## Exercise aim
Your task is to output the data exactly as it stands.

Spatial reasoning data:
╔══
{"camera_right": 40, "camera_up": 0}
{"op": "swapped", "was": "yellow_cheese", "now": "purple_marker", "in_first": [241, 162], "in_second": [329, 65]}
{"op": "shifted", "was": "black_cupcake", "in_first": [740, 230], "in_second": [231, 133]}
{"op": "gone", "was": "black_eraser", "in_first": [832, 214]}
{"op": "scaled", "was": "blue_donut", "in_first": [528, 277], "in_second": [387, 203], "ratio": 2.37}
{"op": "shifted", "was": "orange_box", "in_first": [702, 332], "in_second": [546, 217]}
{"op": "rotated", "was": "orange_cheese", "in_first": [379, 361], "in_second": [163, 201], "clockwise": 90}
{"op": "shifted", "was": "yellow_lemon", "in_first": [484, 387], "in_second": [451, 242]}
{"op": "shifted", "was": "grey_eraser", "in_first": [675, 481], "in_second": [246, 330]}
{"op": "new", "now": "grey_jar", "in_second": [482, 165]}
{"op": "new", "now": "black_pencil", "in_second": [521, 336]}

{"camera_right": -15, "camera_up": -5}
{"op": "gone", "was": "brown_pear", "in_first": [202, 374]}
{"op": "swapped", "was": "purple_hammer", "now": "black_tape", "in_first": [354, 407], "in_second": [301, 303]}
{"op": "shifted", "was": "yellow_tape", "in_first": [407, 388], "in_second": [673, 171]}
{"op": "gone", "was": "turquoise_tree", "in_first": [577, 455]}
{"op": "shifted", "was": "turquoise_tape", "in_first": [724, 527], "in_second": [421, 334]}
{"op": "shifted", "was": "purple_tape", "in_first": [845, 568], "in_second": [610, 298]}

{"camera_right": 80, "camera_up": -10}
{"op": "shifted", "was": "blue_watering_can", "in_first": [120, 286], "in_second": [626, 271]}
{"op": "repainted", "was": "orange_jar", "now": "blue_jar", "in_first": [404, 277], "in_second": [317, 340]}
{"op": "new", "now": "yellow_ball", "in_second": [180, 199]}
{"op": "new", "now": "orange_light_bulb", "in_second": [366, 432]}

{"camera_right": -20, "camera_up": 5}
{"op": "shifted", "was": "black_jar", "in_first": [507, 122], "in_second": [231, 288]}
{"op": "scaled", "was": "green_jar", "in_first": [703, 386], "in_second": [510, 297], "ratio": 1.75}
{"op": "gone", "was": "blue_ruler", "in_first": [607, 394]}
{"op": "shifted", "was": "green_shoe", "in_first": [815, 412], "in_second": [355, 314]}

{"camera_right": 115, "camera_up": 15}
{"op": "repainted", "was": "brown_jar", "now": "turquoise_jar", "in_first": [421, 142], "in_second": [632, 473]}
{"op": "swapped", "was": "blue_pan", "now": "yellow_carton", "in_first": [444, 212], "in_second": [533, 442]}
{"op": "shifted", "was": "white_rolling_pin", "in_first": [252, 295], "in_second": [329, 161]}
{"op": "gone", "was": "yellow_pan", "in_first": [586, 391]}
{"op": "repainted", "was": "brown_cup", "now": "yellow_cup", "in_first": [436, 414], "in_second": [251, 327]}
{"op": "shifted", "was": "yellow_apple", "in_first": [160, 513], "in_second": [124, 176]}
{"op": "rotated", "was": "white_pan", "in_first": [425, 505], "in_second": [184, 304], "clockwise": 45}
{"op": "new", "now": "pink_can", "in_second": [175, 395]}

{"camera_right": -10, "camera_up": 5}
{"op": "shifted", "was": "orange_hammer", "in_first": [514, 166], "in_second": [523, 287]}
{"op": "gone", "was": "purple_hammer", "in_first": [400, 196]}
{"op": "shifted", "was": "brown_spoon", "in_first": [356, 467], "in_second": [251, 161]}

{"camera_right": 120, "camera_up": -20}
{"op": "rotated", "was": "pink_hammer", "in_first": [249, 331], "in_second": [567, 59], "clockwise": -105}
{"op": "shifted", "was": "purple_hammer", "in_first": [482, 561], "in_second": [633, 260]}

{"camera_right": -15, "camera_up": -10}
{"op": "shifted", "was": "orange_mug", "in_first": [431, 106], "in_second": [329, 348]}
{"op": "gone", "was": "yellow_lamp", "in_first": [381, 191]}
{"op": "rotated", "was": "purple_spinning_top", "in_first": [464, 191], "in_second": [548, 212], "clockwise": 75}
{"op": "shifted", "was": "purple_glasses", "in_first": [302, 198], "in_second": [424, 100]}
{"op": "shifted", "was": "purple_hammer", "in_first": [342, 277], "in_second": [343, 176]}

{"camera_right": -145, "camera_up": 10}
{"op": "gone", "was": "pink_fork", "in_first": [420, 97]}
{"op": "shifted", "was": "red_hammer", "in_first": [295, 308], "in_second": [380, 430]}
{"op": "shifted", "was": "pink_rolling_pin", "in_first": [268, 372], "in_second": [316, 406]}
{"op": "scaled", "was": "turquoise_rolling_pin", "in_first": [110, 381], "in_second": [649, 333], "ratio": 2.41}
╚══
## Task answer
{"camera_right": 40, "camera_up": 0}
{"op": "swapped", "was": "yellow_cheese", "now": "purple_marker", "in_first": [241, 162], "in_second": [329, 65]}
{"op": "shifted", "was": "black_cupcake", "in_first": [740, 230], "in_second": [231, 133]}
{"op": "gone", "was": "black_eraser", "in_first": [832, 214]}
{"op": "scaled", "was": "blue_donut", "in_first": [528, 277], "in_second": [387, 203], "ratio": 2.37}
{"op": "shifted", "was": "orange_box", "in_first": [702, 332], "in_second": [546, 217]}
{"op": "rotated", "was": "orange_cheese", "in_first": [379, 361], "in_second": [163, 201], "clockwise": 90}
{"op": "shifted", "was": "yellow_lemon", "in_first": [484, 387], "in_second": [451, 242]}
{"op": "shifted", "was": "grey_eraser", "in_first": [675, 481], "in_second": [246, 330]}
{"op": "new", "now": "grey_jar", "in_second": [482, 165]}
{"op": "new", "now": "black_pencil", "in_second": [521, 336]}

{"camera_right": -15, "camera_up": -5}
{"op": "gone", "was": "brown_pear", "in_first": [202, 374]}
{"op": "swapped", "was": "purple_hammer", "now": "black_tape", "in_first": [354, 407], "in_second": [301, 303]}
{"op": "shifted", "was": "yellow_tape", "in_first": [407, 388], "in_second": [673, 171]}
{"op": "gone", "was": "turquoise_tree", "in_first": [577, 455]}
{"op": "shifted", "was": "turquoise_tape", "in_first": [724, 527], "in_second": [421, 334]}
{"op": "shifted", "was": "purple_tape", "in_first": [845, 568], "in_second": [610, 298]}

{"camera_right": 80, "camera_up": -10}
{"op": "shifted", "was": "blue_watering_can", "in_first": [120, 286], "in_second": [626, 271]}
{"op": "repainted", "was": "orange_jar", "now": "blue_jar", "in_first": [404, 277], "in_second": [317, 340]}
{"op": "new", "now": "yellow_ball", "in_second": [180, 199]}
{"op": "new", "now": "orange_light_bulb", "in_second": [366, 432]}

{"camera_right": -20, "camera_up": 5}
{"op": "shifted", "was": "black_jar", "in_first": [507, 122], "in_second": [231, 288]}
{"op": "scaled", "was": "green_jar", "in_first": [703, 386], "in_second": [510, 297], "ratio": 1.75}
{"op": "gone", "was": "blue_ruler", "in_first": [607, 394]}
{"op": "shifted", "was": "green_shoe", "in_first": [815, 412], "in_second": [355, 314]}

{"camera_right": 115, "camera_up": 15}
{"op": "repainted", "was": "brown_jar", "now": "turquoise_jar", "in_first": [421, 142], "in_second": [632, 473]}
{"op": "swapped", "was": "blue_pan", "now": "yellow_carton", "in_first": [444, 212], "in_second": [533, 442]}
{"op": "shifted", "was": "white_rolling_pin", "in_first": [252, 295], "in_second": [329, 161]}
{"op": "gone", "was": "yellow_pan", "in_first": [586, 391]}
{"op": "repainted", "was": "brown_cup", "now": "yellow_cup", "in_first": [436, 414], "in_second": [251, 327]}
{"op": "shifted", "was": "yellow_apple", "in_first": [160, 513], "in_second": [124, 176]}
{"op": "rotated", "was": "white_pan", "in_first": [425, 505], "in_second": [184, 304], "clockwise": 45}
{"op": "new", "now": "pink_can", "in_second": [175, 395]}

{"camera_right": -10, "camera_up": 5}
{"op": "shifted", "was": "orange_hammer", "in_first": [514, 166], "in_second": [523, 287]}
{"op": "gone", "was": "purple_hammer", "in_first": [400, 196]}
{"op": "shifted", "was": "brown_spoon", "in_first": [356, 467], "in_second": [251, 161]}

{"camera_right": 120, "camera_up": -20}
{"op": "rotated", "was": "pink_hammer", "in_first": [249, 331], "in_second": [567, 59], "clockwise": -105}
{"op": "shifted", "was": "purple_hammer", "in_first": [482, 561], "in_second": [633, 260]}

{"camera_right": -15, "camera_up": -10}
{"op": "shifted", "was": "orange_mug", "in_first": [431, 106], "in_second": [329, 348]}
{"op": "gone", "was": "yellow_lamp", "in_first": [381, 191]}
{"op": "rotated", "was": "purple_spinning_top", "in_first": [464, 191], "in_second": [548, 212], "clockwise": 75}
{"op": "shifted", "was": "purple_glasses", "in_first": [302, 198], "in_second": [424, 100]}
{"op": "shifted", "was": "purple_hammer", "in_first": [342, 277], "in_second": [343, 176]}

{"camera_right": -145, "camera_up": 10}
{"op": "gone", "was": "pink_fork", "in_first": [420, 97]}
{"op": "shifted", "was": "red_hammer", "in_first": [295, 308], "in_second": [380, 430]}
{"op": "shifted", "was": "pink_rolling_pin", "in_first": [268, 372], "in_second": [316, 406]}
{"op": "scaled", "was": "turquoise_rolling_pin", "in_first": [110, 381], "in_second": [649, 333], "ratio": 2.41}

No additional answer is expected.